**The data**
Start of Block
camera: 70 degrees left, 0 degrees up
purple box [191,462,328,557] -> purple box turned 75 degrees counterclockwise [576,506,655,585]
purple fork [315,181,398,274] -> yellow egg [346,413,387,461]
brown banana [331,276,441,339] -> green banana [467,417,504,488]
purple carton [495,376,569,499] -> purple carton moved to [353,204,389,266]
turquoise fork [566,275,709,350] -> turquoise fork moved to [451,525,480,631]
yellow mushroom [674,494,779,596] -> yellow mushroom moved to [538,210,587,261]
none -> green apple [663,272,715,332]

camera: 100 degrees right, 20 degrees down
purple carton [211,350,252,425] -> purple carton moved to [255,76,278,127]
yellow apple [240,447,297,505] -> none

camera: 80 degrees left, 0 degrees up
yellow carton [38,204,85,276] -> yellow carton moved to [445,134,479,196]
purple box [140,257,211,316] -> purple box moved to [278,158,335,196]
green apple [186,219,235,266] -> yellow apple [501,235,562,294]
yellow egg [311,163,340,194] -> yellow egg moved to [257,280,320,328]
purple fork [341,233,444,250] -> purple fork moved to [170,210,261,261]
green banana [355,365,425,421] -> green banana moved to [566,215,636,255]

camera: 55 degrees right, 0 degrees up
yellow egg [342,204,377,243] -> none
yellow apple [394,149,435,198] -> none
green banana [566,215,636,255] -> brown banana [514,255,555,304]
End of Block
Start of Block
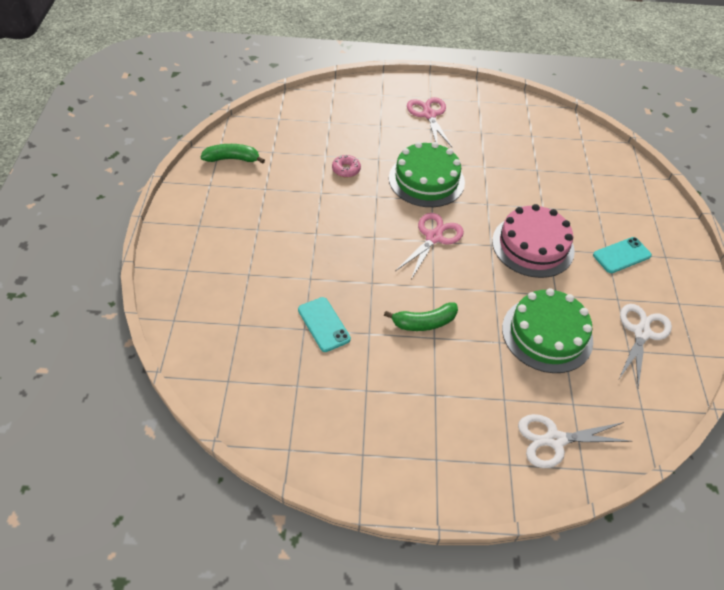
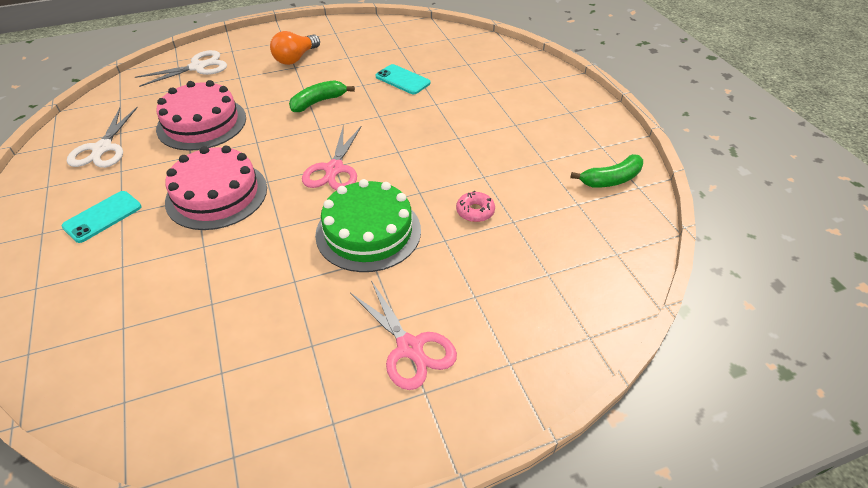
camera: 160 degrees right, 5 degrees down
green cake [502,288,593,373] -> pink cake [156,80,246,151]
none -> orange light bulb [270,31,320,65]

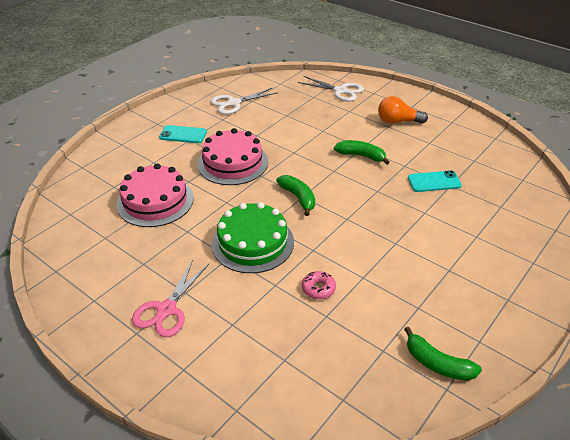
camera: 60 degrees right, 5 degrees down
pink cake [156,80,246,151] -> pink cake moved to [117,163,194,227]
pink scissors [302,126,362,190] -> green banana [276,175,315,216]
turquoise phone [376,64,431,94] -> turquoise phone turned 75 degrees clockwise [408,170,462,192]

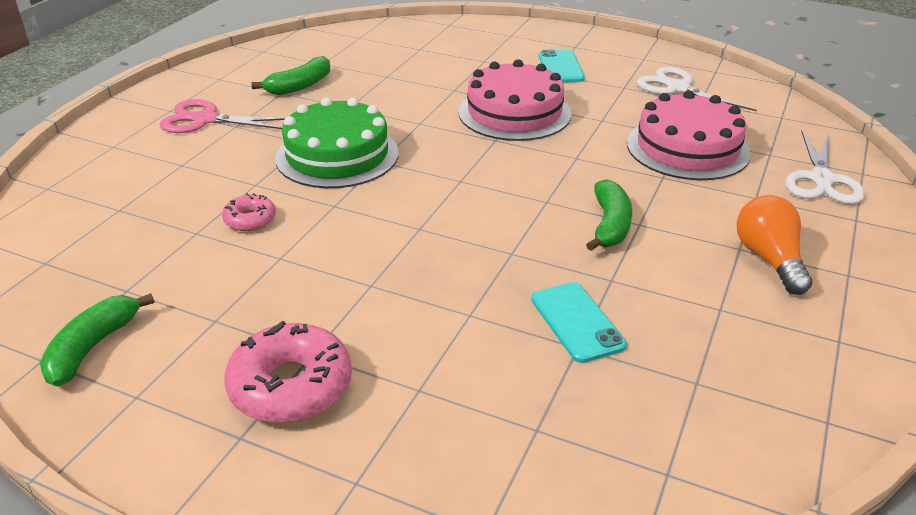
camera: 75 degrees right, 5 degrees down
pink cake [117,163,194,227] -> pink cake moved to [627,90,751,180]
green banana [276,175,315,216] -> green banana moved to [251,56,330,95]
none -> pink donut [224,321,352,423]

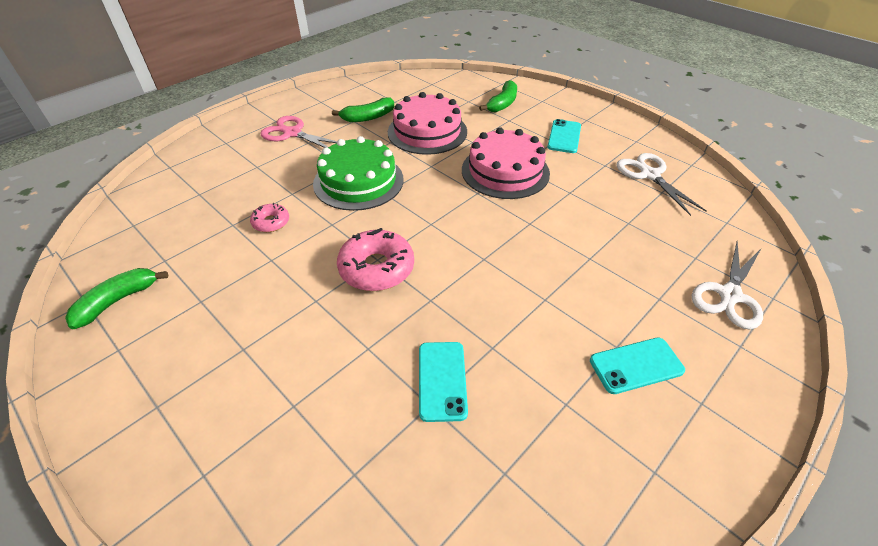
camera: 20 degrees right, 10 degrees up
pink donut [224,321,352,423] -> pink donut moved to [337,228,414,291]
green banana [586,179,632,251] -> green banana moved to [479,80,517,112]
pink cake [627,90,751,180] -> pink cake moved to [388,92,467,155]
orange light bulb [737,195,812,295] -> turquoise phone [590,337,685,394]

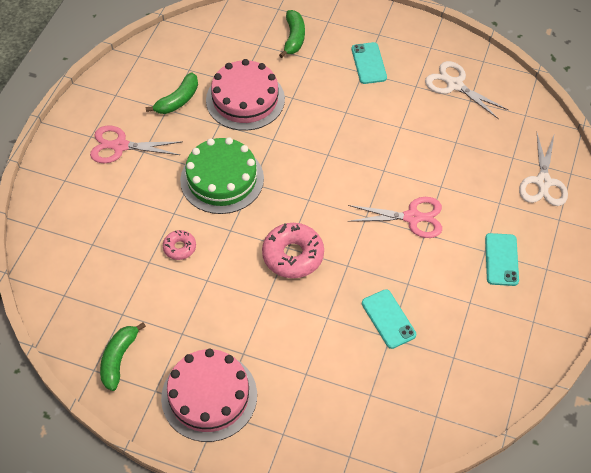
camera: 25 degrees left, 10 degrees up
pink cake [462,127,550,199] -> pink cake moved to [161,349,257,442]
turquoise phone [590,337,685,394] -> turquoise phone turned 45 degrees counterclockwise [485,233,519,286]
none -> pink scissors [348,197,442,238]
End of Block
**Instructions for the task**
Out of the records, collect only those lines that contain the string "phone".

**Answer box**
turquoise phone [376,64,431,94] -> turquoise phone turned 75 degrees clockwise [408,170,462,192]
orange light bulb [737,195,812,295] -> turquoise phone [590,337,685,394]
turquoise phone [590,337,685,394] -> turquoise phone turned 45 degrees counterclockwise [485,233,519,286]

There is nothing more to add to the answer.